# Your instructions
Copy nothing but the lines running from the one containing "white 2x2 brick [192,148,293,226]" through the end of the listing below. Drop the pictures.

# Exercise inputs
:::::
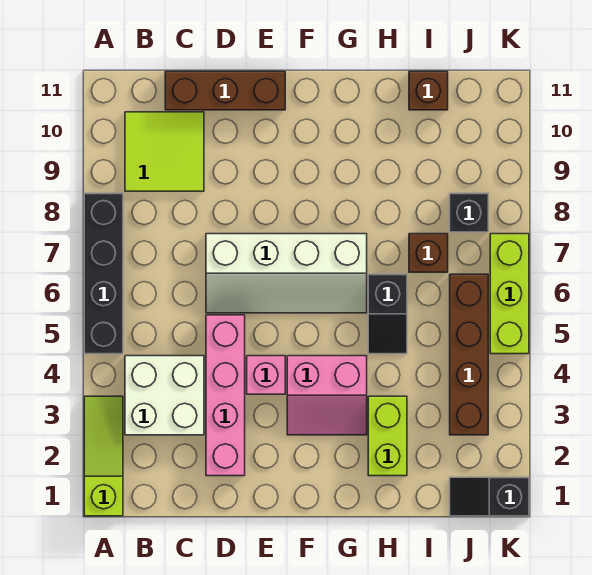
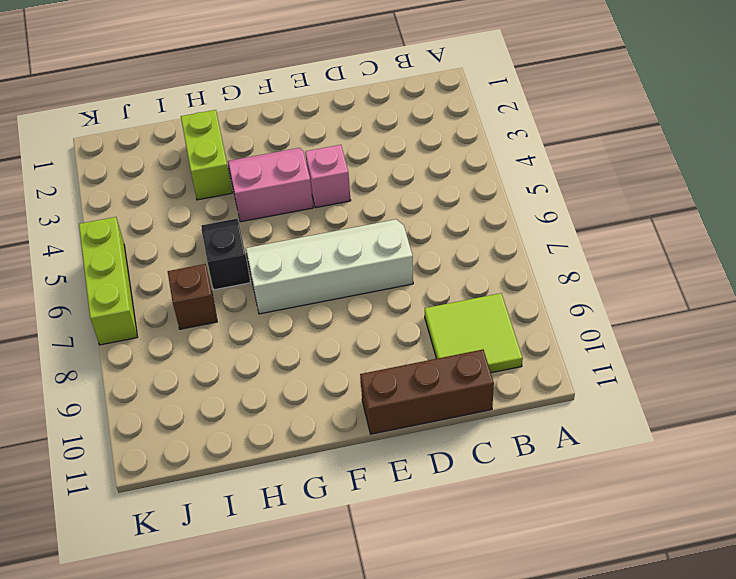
none -> lime 1x3 slope [84,396,123,516]
none -> black 1x4 brick [84,193,123,354]
none -> white 2x2 brick [125,356,204,435]

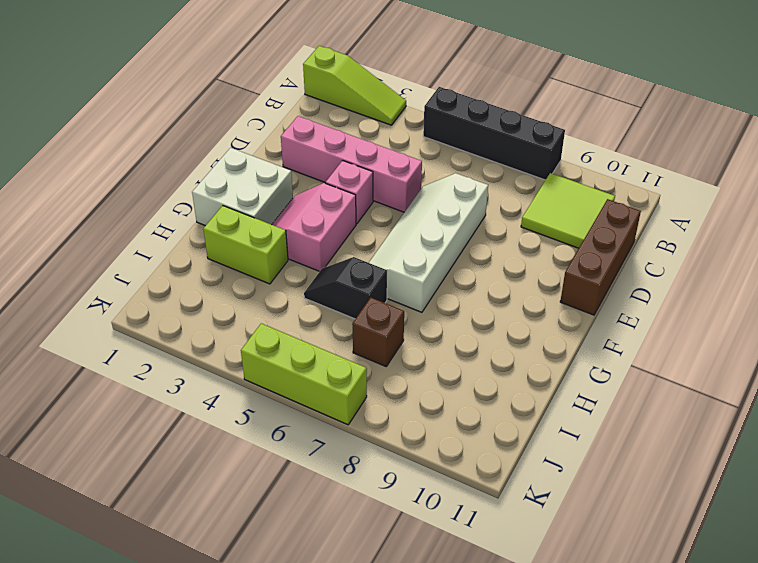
white 2x2 brick [192,148,293,226] -> white 2x2 brick moved to [125,356,204,435]
none -> brown 1x1 brick [409,71,448,110]
none -> black 1x2 slope [450,477,529,516]
none -> brown 1x4 brick [450,274,488,435]

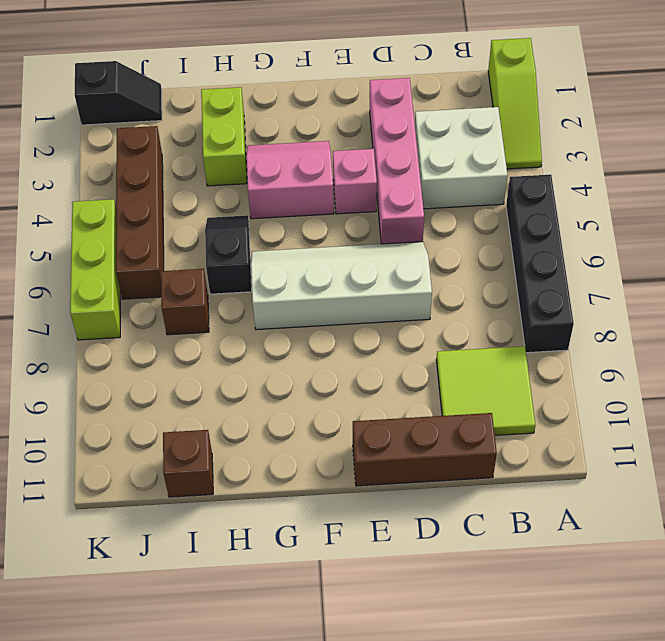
none -> black 1x1 brick [450,193,488,232]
:::::
# Exercise output
white 2x2 brick [192,148,293,226] -> white 2x2 brick moved to [125,356,204,435]
none -> brown 1x1 brick [409,71,448,110]
none -> black 1x2 slope [450,477,529,516]
none -> brown 1x4 brick [450,274,488,435]

none -> black 1x1 brick [450,193,488,232]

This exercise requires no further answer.